--- SUPPLIED DATA Enclosed Below ---

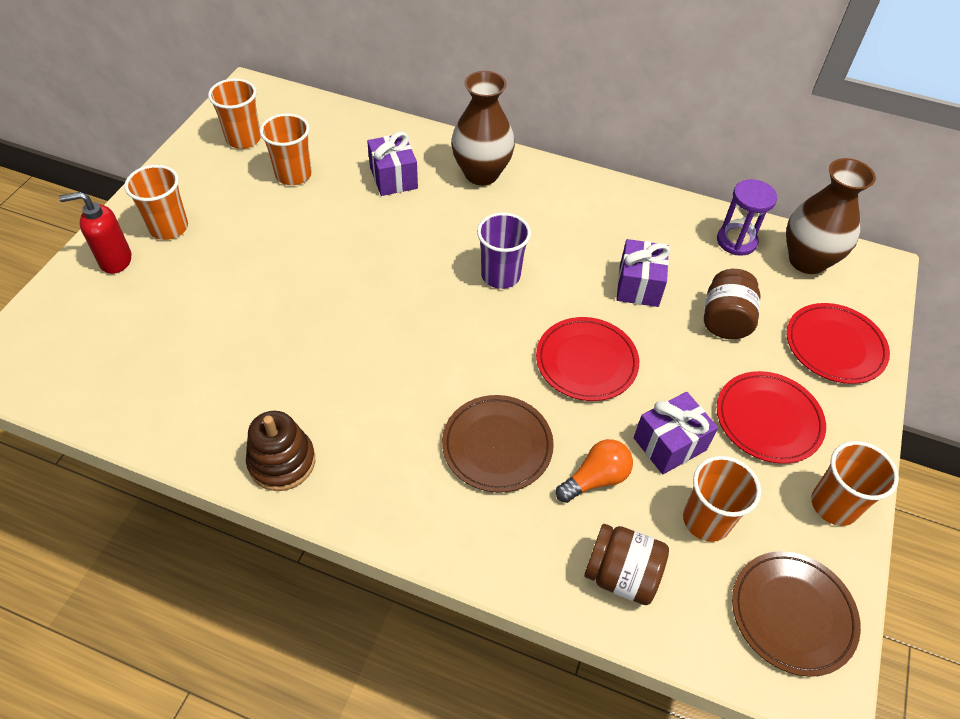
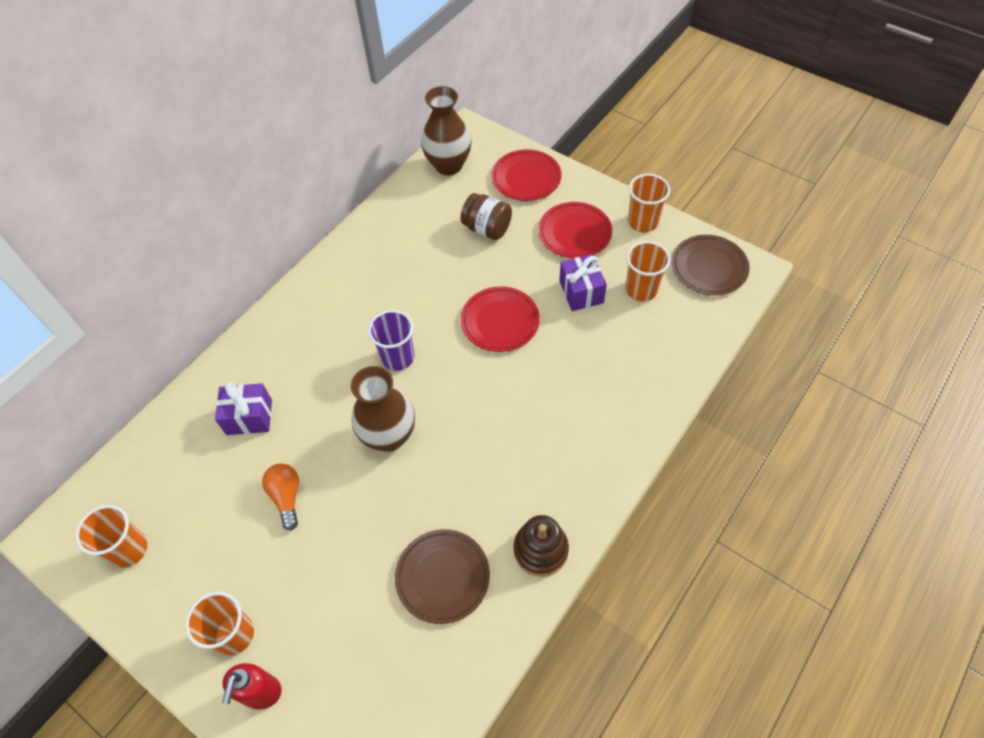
camera: 70 degrees left, 5 degrees up
(293, 175) = (207, 505): orange cup -> none
(481, 173) = (274, 346): brown vase -> brown vase (389, 436)
(497, 445) = (559, 395): brown plate -> brown plate (442, 577)
(595, 479) = (599, 342): orange light bulb -> orange light bulb (286, 497)
(621, 575) = (671, 346): brown jar -> none
(639, 286) = (439, 269): purple gift -> none
(736, 241) = (416, 198): purple hourglass -> none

--- End of Enclosed SUPPLIED DATA ---

**WHAT YOU WILL DO**
Write out the records exactly. Do not carry the pictures over.

**TASK RESPONSE**
camera: 70 degrees left, 5 degrees up
(293, 175) = (207, 505): orange cup -> none
(481, 173) = (274, 346): brown vase -> brown vase (389, 436)
(497, 445) = (559, 395): brown plate -> brown plate (442, 577)
(595, 479) = (599, 342): orange light bulb -> orange light bulb (286, 497)
(621, 575) = (671, 346): brown jar -> none
(639, 286) = (439, 269): purple gift -> none
(736, 241) = (416, 198): purple hourglass -> none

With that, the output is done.